Excerpted records section start

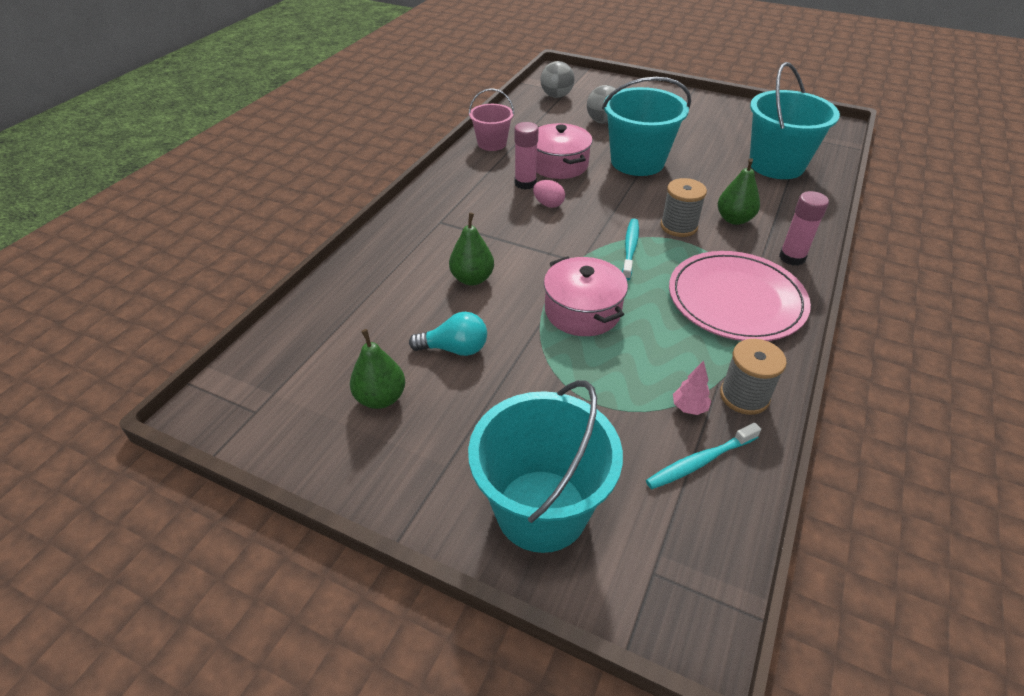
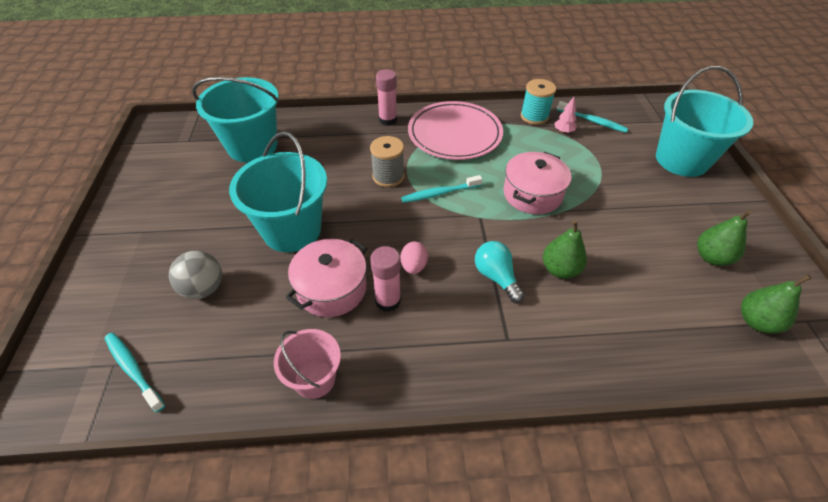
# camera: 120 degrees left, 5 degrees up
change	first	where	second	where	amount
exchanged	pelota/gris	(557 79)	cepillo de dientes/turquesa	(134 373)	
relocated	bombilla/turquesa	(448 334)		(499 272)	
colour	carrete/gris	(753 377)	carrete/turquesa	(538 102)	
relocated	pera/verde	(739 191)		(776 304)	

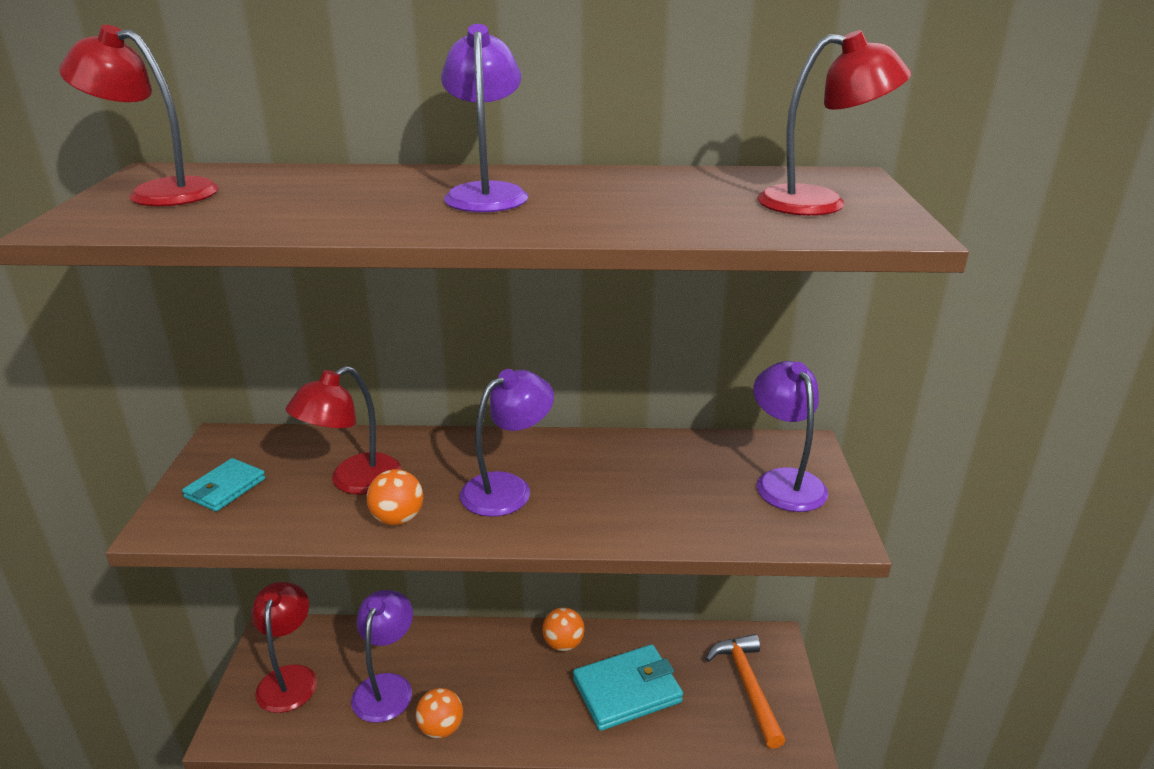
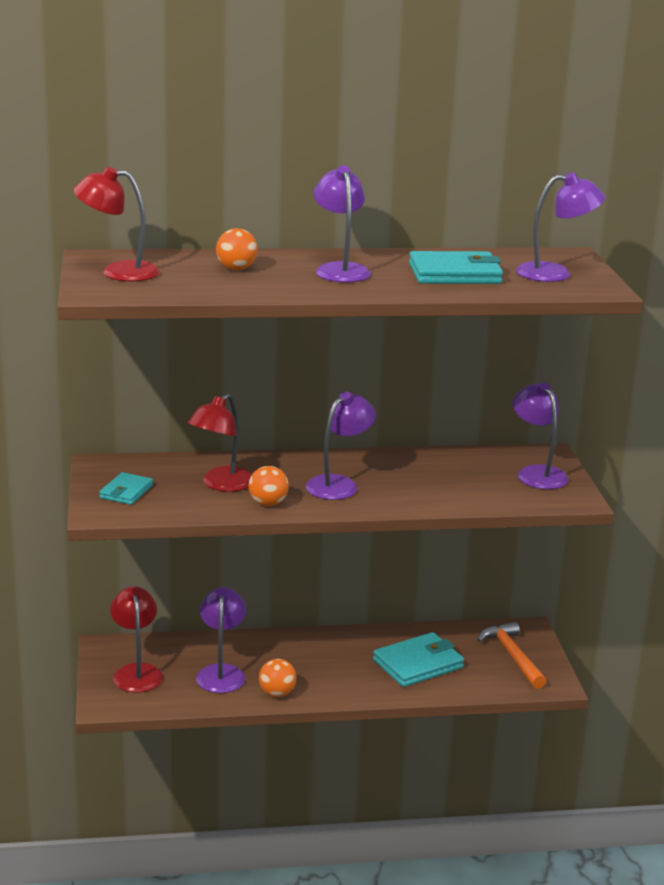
# camera: 10 degrees left, 5 degrees down
change	first	where	second	where	amount
relocated	pelota/naranja	(563 629)		(237 249)	
appeared			cartera/turquesa	(456 267)	
colour	lámpara/rojo	(834 123)	lámpara/morado	(560 227)	

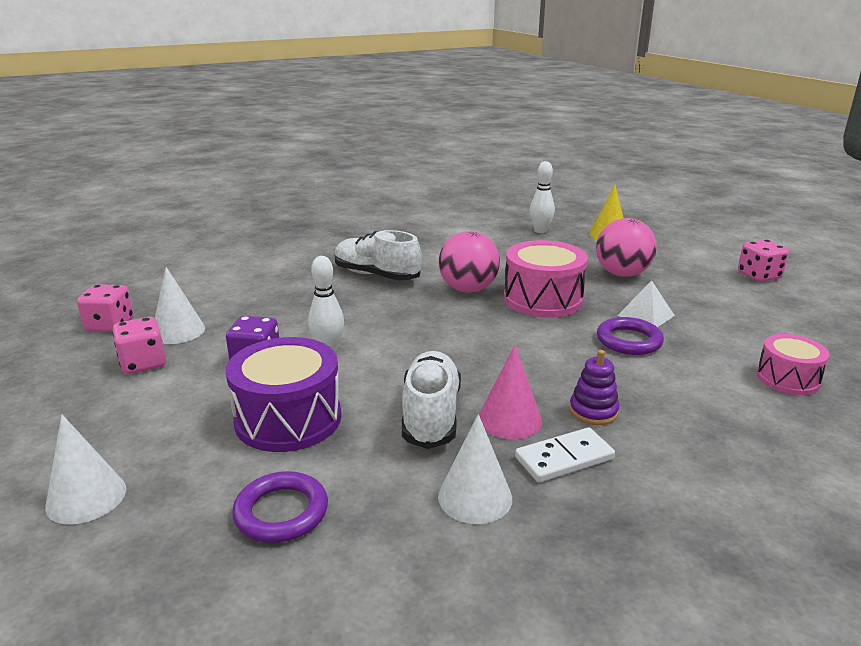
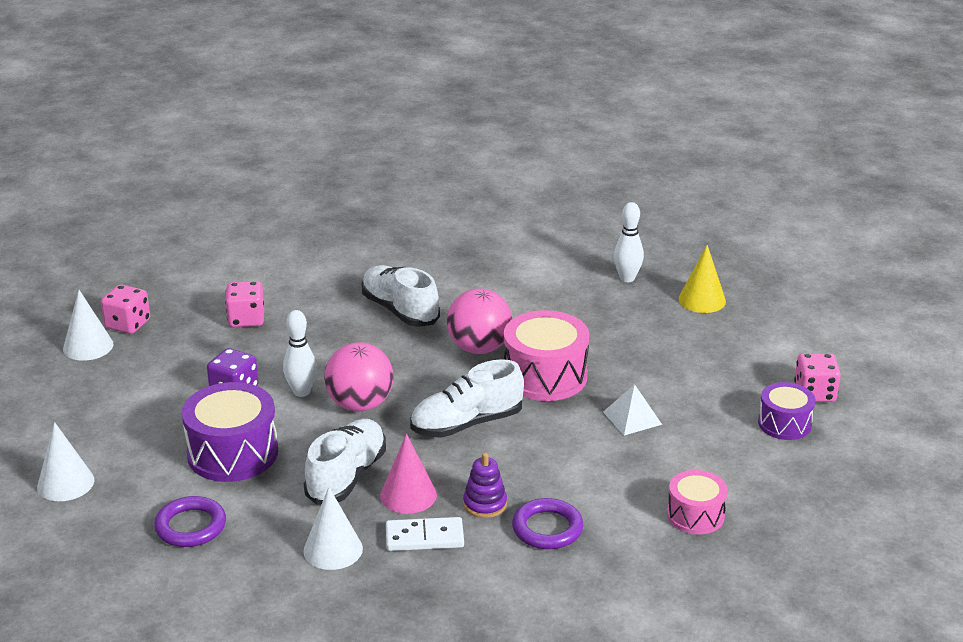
# camera: 20 degrees right, 5 degrees up
change	first	where	second	where	amount
relocated	cono/blanco	(180 305)		(88 325)	
relocated	dado/rosa	(139 345)		(244 304)	
relocated	pelota/rosa	(626 247)		(359 376)	
appeared			zapato/blanco	(467 398)	
relocated	anillo/morado	(630 336)		(547 523)	
appeared			tambor/morado	(786 411)	

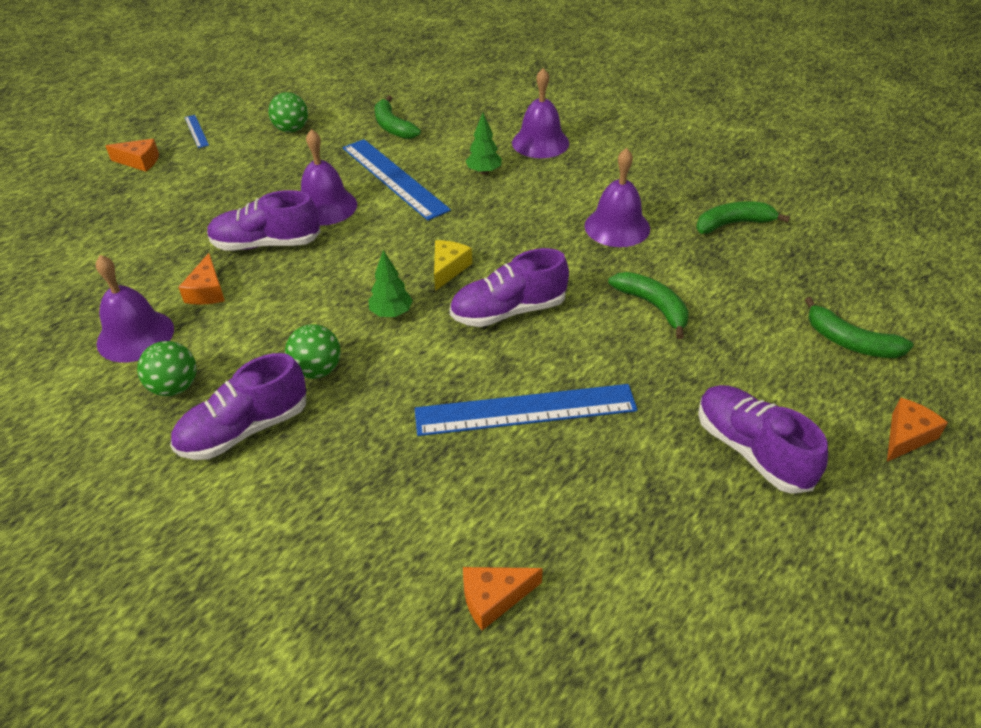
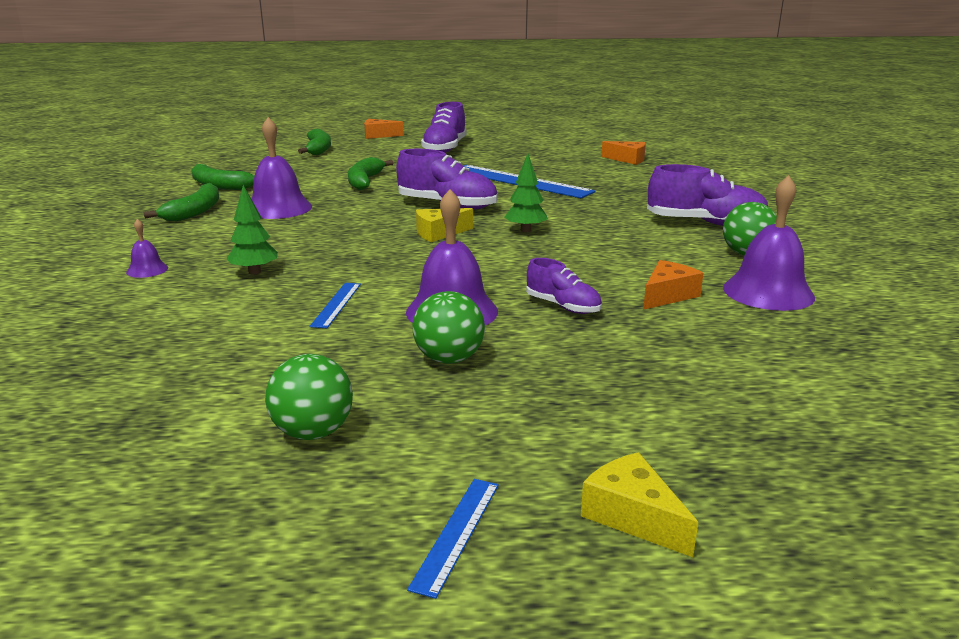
# camera: 135 degrees left, 20 degrees down
change	first	where	second	where	amount
size	campana/morado	(540 113)		(147 248)	x0.48
relocated	plátano/verde	(398 117)		(181 202)	
size	regla/azul	(396 180)		(335 305)	x0.44
relocated	pelota/verde	(313 351)		(449 327)	
size	zapato/morado	(264 220)		(564 286)	x0.58
colour	queso/naranja	(132 155)	queso/amarillo	(639 504)	

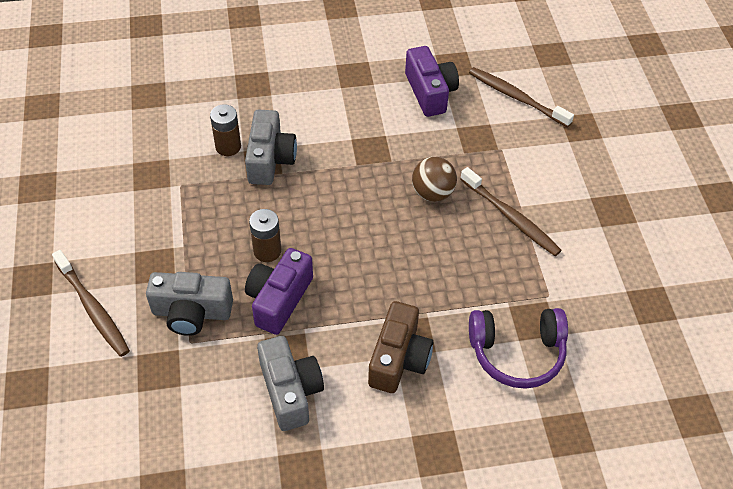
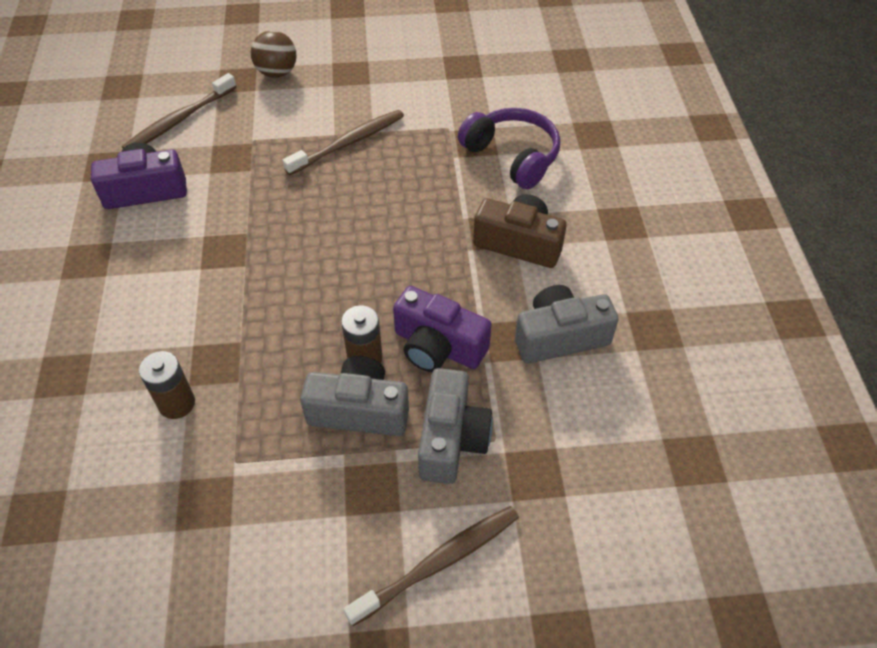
# camera: 85 degrees left, 0 degrees up
change	first	where	second	where	amount
relocated	pelota/marrón	(434 179)		(274 54)	
relocated	cámara/gris	(271 147)		(354 396)	
spun	auriculares/morado	(518 348)		(509 148)	45 degrees counterclockwise

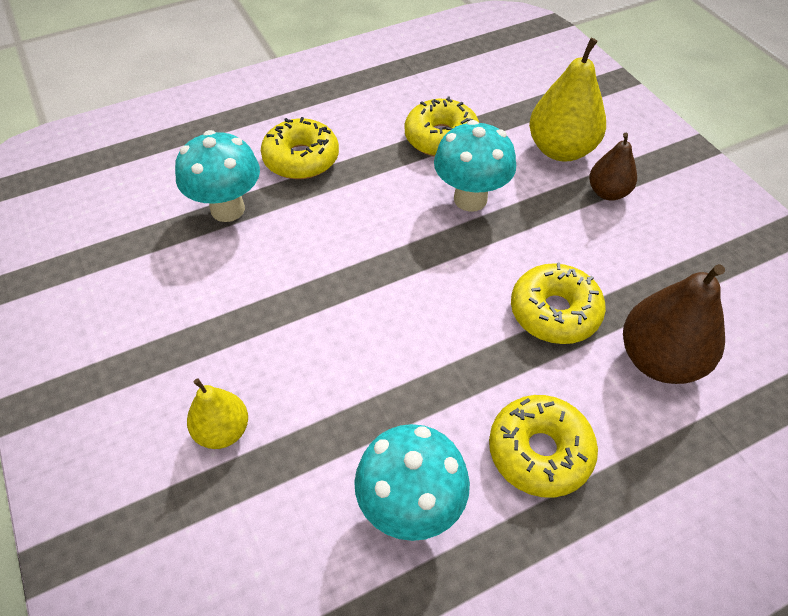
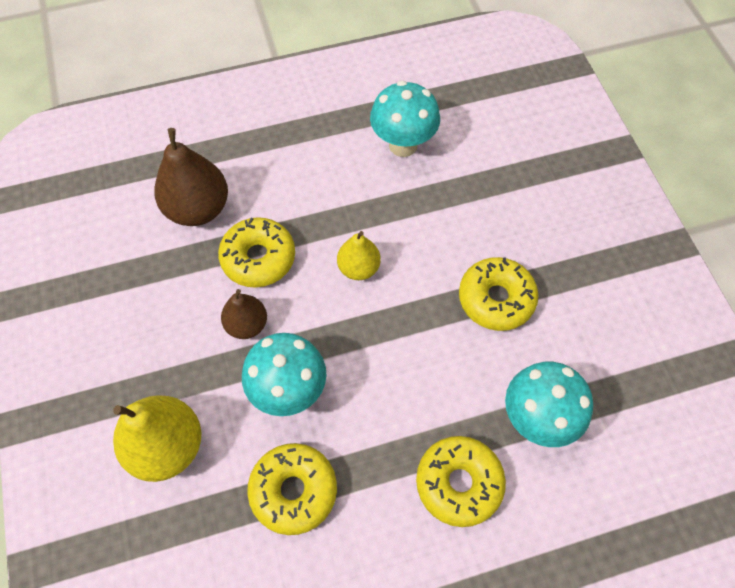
# camera: 170 degrees left, 10 degrees up
change	first	where	second	where	amount
relocated	pera/marrón	(613 167)		(244 314)	
relocated	pera/amarillo	(217 414)		(359 255)	
relocated	rosquilla/amarillo	(543 446)		(499 294)	

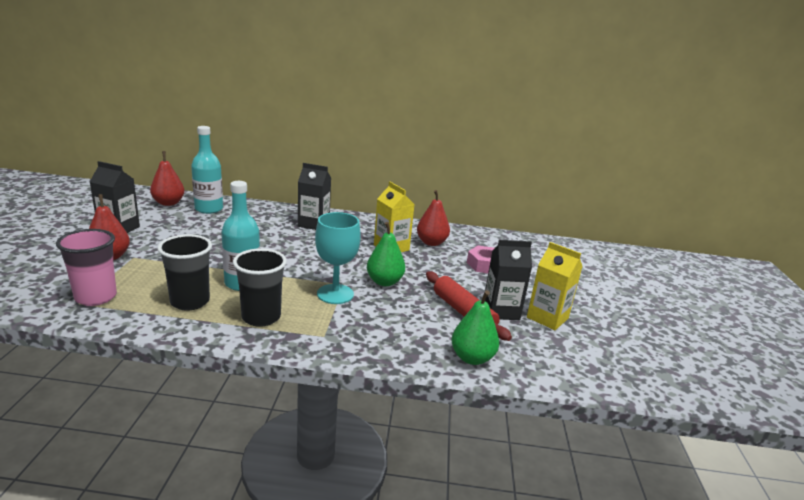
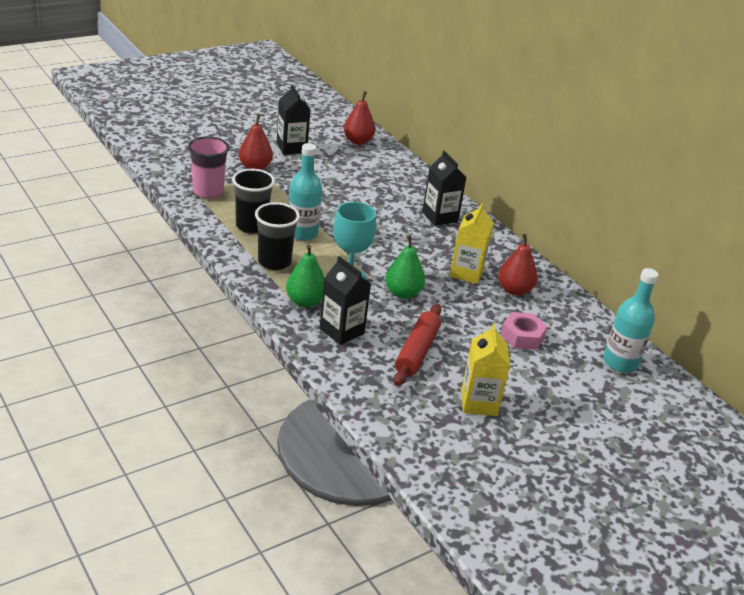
# camera: 50 degrees right, 10 degrees up
change	first	where	second	where	amount
relocated	pera/verde	(475 327)		(305 275)	
relocated	cartón de leche/negro	(508 280)		(345 300)	
relocated	botella/turquesa	(207 170)		(630 320)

Excerpted records section end

- **Problem statement**: Copy the records shown above in their entirety and exactly; images are to be left out.

- **Your solution**:
# camera: 120 degrees left, 5 degrees up
change	first	where	second	where	amount
exchanged	pelota/gris	(557 79)	cepillo de dientes/turquesa	(134 373)	
relocated	bombilla/turquesa	(448 334)		(499 272)	
colour	carrete/gris	(753 377)	carrete/turquesa	(538 102)	
relocated	pera/verde	(739 191)		(776 304)	

# camera: 10 degrees left, 5 degrees down
change	first	where	second	where	amount
relocated	pelota/naranja	(563 629)		(237 249)	
appeared			cartera/turquesa	(456 267)	
colour	lámpara/rojo	(834 123)	lámpara/morado	(560 227)	

# camera: 20 degrees right, 5 degrees up
change	first	where	second	where	amount
relocated	cono/blanco	(180 305)		(88 325)	
relocated	dado/rosa	(139 345)		(244 304)	
relocated	pelota/rosa	(626 247)		(359 376)	
appeared			zapato/blanco	(467 398)	
relocated	anillo/morado	(630 336)		(547 523)	
appeared			tambor/morado	(786 411)	

# camera: 135 degrees left, 20 degrees down
change	first	where	second	where	amount
size	campana/morado	(540 113)		(147 248)	x0.48
relocated	plátano/verde	(398 117)		(181 202)	
size	regla/azul	(396 180)		(335 305)	x0.44
relocated	pelota/verde	(313 351)		(449 327)	
size	zapato/morado	(264 220)		(564 286)	x0.58
colour	queso/naranja	(132 155)	queso/amarillo	(639 504)	

# camera: 85 degrees left, 0 degrees up
change	first	where	second	where	amount
relocated	pelota/marrón	(434 179)		(274 54)	
relocated	cámara/gris	(271 147)		(354 396)	
spun	auriculares/morado	(518 348)		(509 148)	45 degrees counterclockwise

# camera: 170 degrees left, 10 degrees up
change	first	where	second	where	amount
relocated	pera/marrón	(613 167)		(244 314)	
relocated	pera/amarillo	(217 414)		(359 255)	
relocated	rosquilla/amarillo	(543 446)		(499 294)	

# camera: 50 degrees right, 10 degrees up
change	first	where	second	where	amount
relocated	pera/verde	(475 327)		(305 275)	
relocated	cartón de leche/negro	(508 280)		(345 300)	
relocated	botella/turquesa	(207 170)		(630 320)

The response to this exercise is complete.